[Collection entries]
╔══
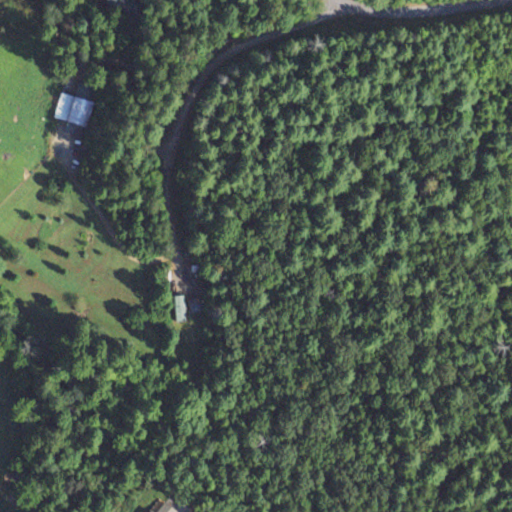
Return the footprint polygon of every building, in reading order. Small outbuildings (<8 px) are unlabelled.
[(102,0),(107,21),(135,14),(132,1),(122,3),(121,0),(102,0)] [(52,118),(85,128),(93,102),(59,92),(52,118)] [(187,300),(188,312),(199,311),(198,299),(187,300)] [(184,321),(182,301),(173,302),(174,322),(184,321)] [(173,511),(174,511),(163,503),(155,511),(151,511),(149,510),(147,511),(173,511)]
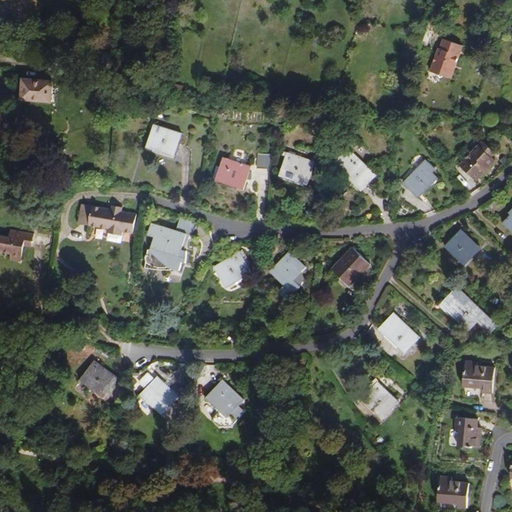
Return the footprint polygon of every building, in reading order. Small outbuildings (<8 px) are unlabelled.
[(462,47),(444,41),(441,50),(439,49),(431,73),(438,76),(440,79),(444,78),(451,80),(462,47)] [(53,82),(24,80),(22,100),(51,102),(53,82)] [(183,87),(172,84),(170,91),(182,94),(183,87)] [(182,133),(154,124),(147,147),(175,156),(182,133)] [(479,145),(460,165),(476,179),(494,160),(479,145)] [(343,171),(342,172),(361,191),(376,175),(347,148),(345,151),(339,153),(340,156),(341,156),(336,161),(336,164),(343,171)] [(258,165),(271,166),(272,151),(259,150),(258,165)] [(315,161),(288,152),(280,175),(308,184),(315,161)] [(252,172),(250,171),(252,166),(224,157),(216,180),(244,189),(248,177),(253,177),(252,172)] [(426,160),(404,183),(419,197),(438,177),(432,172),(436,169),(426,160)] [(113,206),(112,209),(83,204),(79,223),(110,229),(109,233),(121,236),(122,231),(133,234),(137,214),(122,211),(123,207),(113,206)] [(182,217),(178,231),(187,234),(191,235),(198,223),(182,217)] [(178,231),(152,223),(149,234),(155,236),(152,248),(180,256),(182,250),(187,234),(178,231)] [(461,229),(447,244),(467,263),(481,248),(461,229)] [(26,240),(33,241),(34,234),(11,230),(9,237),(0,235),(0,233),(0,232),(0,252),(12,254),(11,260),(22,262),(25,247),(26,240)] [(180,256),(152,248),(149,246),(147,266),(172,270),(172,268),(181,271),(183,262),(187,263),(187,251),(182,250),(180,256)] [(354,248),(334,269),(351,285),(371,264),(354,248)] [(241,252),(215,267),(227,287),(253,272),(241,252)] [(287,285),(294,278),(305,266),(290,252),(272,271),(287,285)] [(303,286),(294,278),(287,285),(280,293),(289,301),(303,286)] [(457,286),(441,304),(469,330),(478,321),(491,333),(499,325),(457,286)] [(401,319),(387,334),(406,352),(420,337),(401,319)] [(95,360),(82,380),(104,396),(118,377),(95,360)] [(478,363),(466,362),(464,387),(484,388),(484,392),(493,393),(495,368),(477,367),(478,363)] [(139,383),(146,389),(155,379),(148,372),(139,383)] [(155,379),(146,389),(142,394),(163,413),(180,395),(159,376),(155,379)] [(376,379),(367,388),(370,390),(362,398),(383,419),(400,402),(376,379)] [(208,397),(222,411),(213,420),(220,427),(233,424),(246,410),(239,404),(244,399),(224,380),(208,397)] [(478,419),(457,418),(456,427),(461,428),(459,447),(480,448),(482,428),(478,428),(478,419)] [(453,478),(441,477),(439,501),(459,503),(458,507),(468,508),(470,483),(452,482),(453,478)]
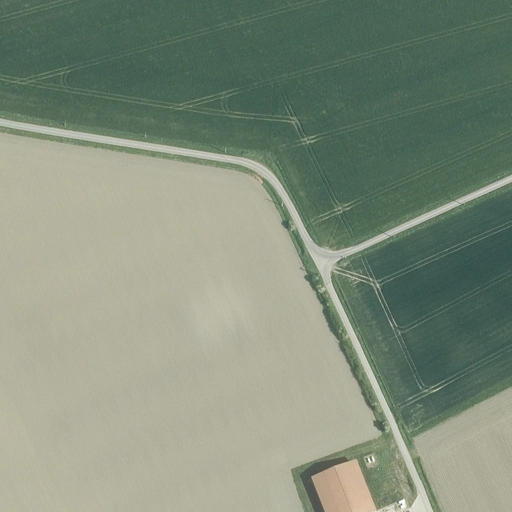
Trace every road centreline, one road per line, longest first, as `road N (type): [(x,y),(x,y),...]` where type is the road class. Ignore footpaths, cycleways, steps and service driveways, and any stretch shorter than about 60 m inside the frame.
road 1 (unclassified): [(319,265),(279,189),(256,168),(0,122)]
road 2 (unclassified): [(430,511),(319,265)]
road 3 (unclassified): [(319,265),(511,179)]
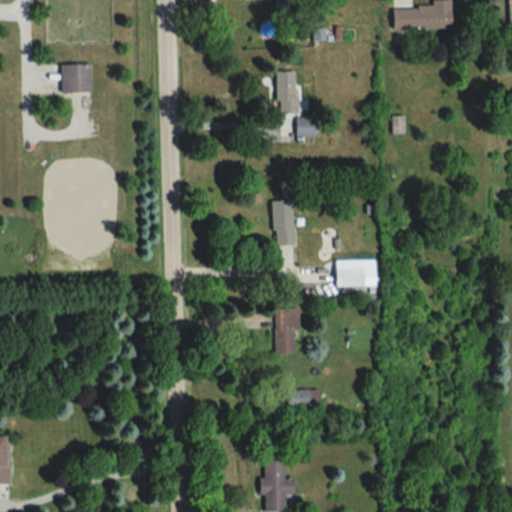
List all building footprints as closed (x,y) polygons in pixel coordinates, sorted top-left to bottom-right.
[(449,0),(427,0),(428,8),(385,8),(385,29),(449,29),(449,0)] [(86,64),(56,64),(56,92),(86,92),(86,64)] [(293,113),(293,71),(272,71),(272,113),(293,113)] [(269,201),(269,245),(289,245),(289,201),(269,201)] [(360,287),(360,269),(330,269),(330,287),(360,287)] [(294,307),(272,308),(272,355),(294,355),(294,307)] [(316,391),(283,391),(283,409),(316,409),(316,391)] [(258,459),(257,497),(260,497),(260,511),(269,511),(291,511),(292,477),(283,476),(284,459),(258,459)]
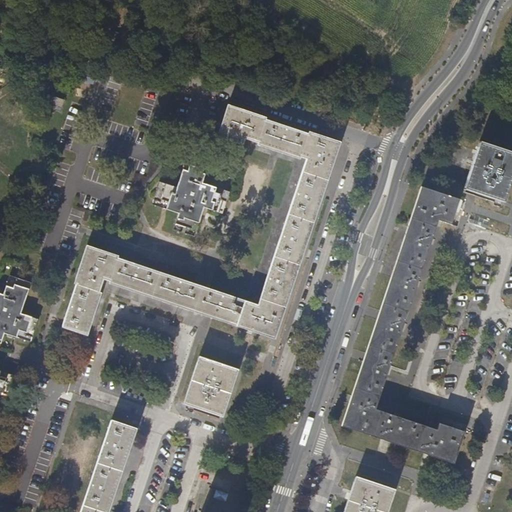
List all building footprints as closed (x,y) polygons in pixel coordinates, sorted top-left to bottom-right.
╚══
- Requirement:
Give the lines above as a JSON list of strings, one string per line, with blank lines left out. Omit the pictures from the list.

- Exercise response:
[
  "Return the footprint polygon of every building, in reading order. Small outbuildings (<8 px) are unlabelled.",
  "[(102,0),(107,21),(135,14),(132,1),(122,3),(121,0),(102,0)] [(52,118),(85,128),(93,102),(59,92),(52,118)] [(187,300),(188,312),(199,311),(198,299),(187,300)] [(184,321),(182,301),(173,302),(174,322),(184,321)] [(173,511),(174,511),(163,503),(155,511),(151,511),(149,510),(147,511),(173,511)]",
  "Return the footprint polygon of every building, in reading order. Small outbuildings (<8 px) are unlabelled.",
  "[(462,47),(444,41),(441,50),(439,49),(431,73),(438,76),(440,79),(444,78),(451,80),(462,47)] [(53,82),(24,80),(22,100),(51,102),(53,82)] [(183,87),(172,84),(170,91),(182,94),(183,87)] [(182,133),(154,124),(147,147),(175,156),(182,133)] [(479,145),(460,165),(476,179),(494,160),(479,145)] [(343,171),(342,172),(361,191),(376,175),(347,148),(345,151),(339,153),(340,156),(341,156),(336,161),(336,164),(343,171)] [(258,165),(271,166),(272,151),(259,150),(258,165)] [(315,161),(288,152),(280,175),(308,184),(315,161)] [(252,172),(250,171),(252,166),(224,157),(216,180),(244,189),(248,177),(253,177),(252,172)] [(426,160),(404,183),(419,197),(438,177),(432,172),(436,169),(426,160)] [(113,206),(112,209),(83,204),(79,223),(110,229),(109,233),(121,236),(122,231),(133,234),(137,214),(122,211),(123,207),(113,206)] [(182,217),(178,231),(187,234),(191,235),(198,223),(182,217)] [(178,231),(152,223),(149,234),(155,236),(152,248),(180,256),(182,250),(187,234),(178,231)] [(461,229),(447,244),(467,263),(481,248),(461,229)] [(26,240),(33,241),(34,234),(11,230),(9,237),(0,235),(0,233),(0,232),(0,252),(12,254),(11,260),(22,262),(25,247),(26,240)] [(180,256),(152,248),(149,246),(147,266),(172,270),(172,268),(181,271),(183,262),(187,263),(187,251),(182,250),(180,256)] [(354,248),(334,269),(351,285),(371,264),(354,248)] [(241,252),(215,267),(227,287),(253,272),(241,252)] [(287,285),(294,278),(305,266),(290,252),(272,271),(287,285)] [(303,286),(294,278),(287,285),(280,293),(289,301),(303,286)] [(457,286),(441,304),(469,330),(478,321),(491,333),(499,325),(457,286)] [(401,319),(387,334),(406,352),(420,337),(401,319)] [(95,360),(82,380),(104,396),(118,377),(95,360)] [(478,363),(466,362),(464,387),(484,388),(484,392),(493,393),(495,368),(477,367),(478,363)] [(139,383),(146,389),(155,379),(148,372),(139,383)] [(155,379),(146,389),(142,394),(163,413),(180,395),(159,376),(155,379)] [(376,379),(367,388),(370,390),(362,398),(383,419),(400,402),(376,379)] [(208,397),(222,411),(213,420),(220,427),(233,424),(246,410),(239,404),(244,399),(224,380),(208,397)] [(478,419),(457,418),(456,427),(461,428),(459,447),(480,448),(482,428),(478,428),(478,419)] [(453,478),(441,477),(439,501),(459,503),(458,507),(468,508),(470,483),(452,482),(453,478)]",
  "Trace every road centreline, one road per line, longest first, as `road N (type): [(x,y),(x,y),...]` where type is the road class. Ignore footpaths, cycleways, steps and service driveways, and any stretch shorter than about 60 m inside the frame.",
  "road 1 (unclassified): [(319,265),(279,189),(256,168),(0,122)]",
  "road 2 (unclassified): [(430,511),(319,265)]",
  "road 3 (unclassified): [(319,265),(511,179)]",
  "List all building footprints as closed (x,y) polygons in pixel coordinates, sorted top-left to bottom-right.",
  "[(449,0),(427,0),(428,8),(385,8),(385,29),(449,29),(449,0)] [(86,64),(56,64),(56,92),(86,92),(86,64)] [(293,113),(293,71),(272,71),(272,113),(293,113)] [(269,201),(269,245),(289,245),(289,201),(269,201)] [(360,287),(360,269),(330,269),(330,287),(360,287)] [(294,307),(272,308),(272,355),(294,355),(294,307)] [(316,391),(283,391),(283,409),(316,409),(316,391)] [(258,459),(257,497),(260,497),(260,511),(269,511),(291,511),(292,477),(283,476),(284,459),(258,459)]",
  "List all building footprints as closed (x,y) polygons in pixel coordinates, sorted top-left to bottom-right."
]